_What you will do_:
Give back exactly the lines that start at the one containing "shifted,brown_ligagax,<505 296 570" and run to the end of the material below, both ends included.

━━ Data provided ━━

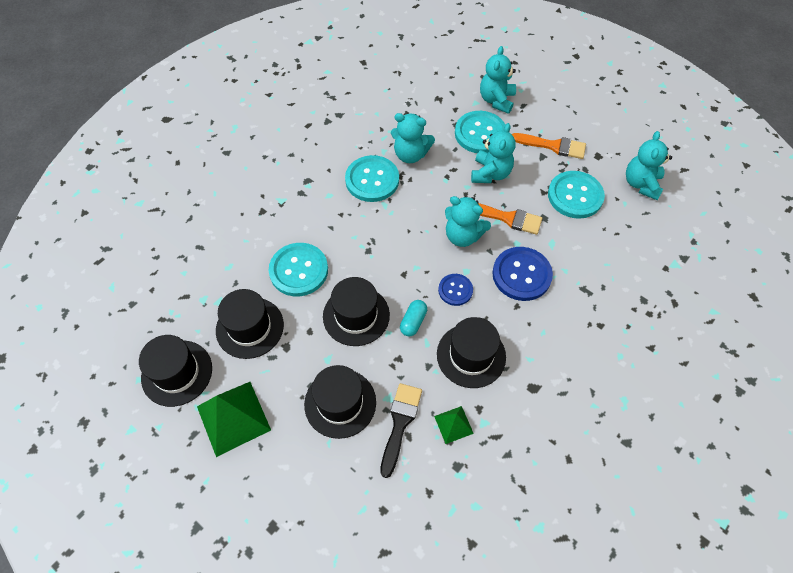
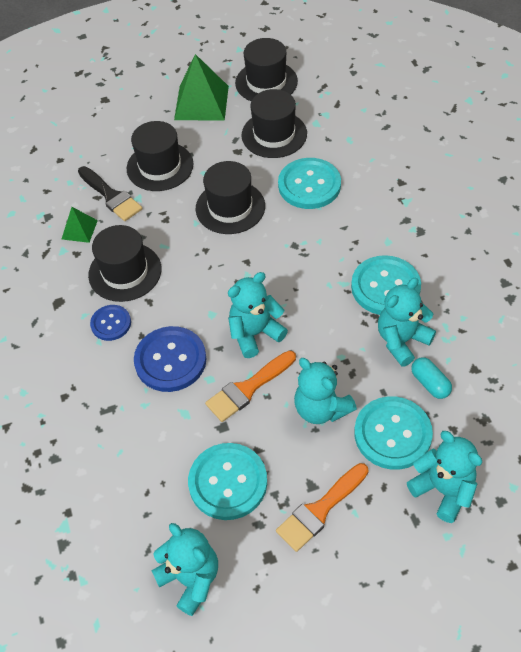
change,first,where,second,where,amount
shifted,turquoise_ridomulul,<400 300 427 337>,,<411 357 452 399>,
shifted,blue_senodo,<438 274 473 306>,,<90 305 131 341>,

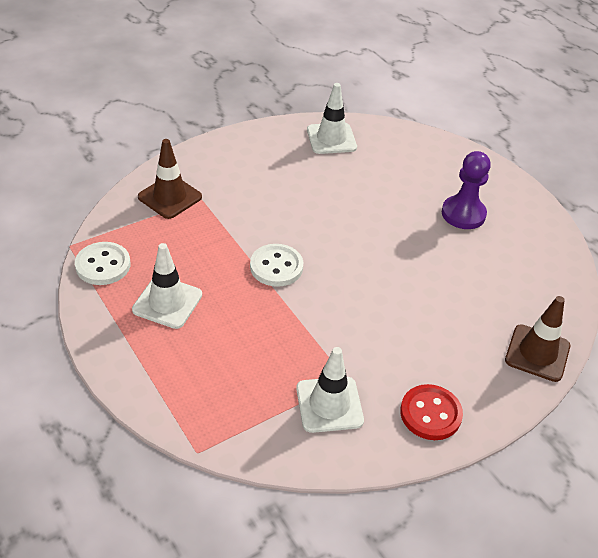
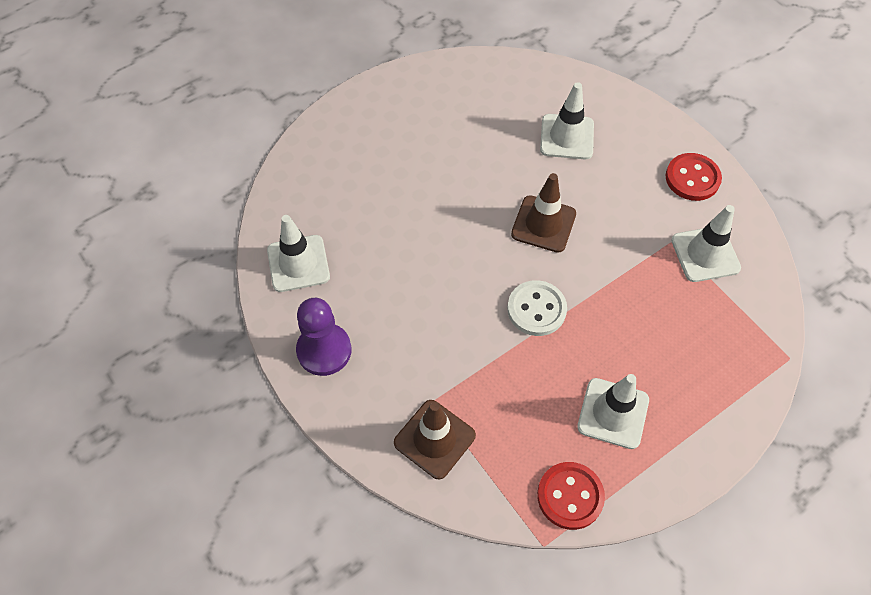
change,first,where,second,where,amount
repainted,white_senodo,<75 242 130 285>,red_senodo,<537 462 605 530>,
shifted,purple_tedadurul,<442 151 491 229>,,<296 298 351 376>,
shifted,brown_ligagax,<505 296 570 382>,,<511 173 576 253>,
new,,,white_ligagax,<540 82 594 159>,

━━━

_Task result_:
shifted,brown_ligagax,<505 296 570 382>,,<511 173 576 253>,
new,,,white_ligagax,<540 82 594 159>,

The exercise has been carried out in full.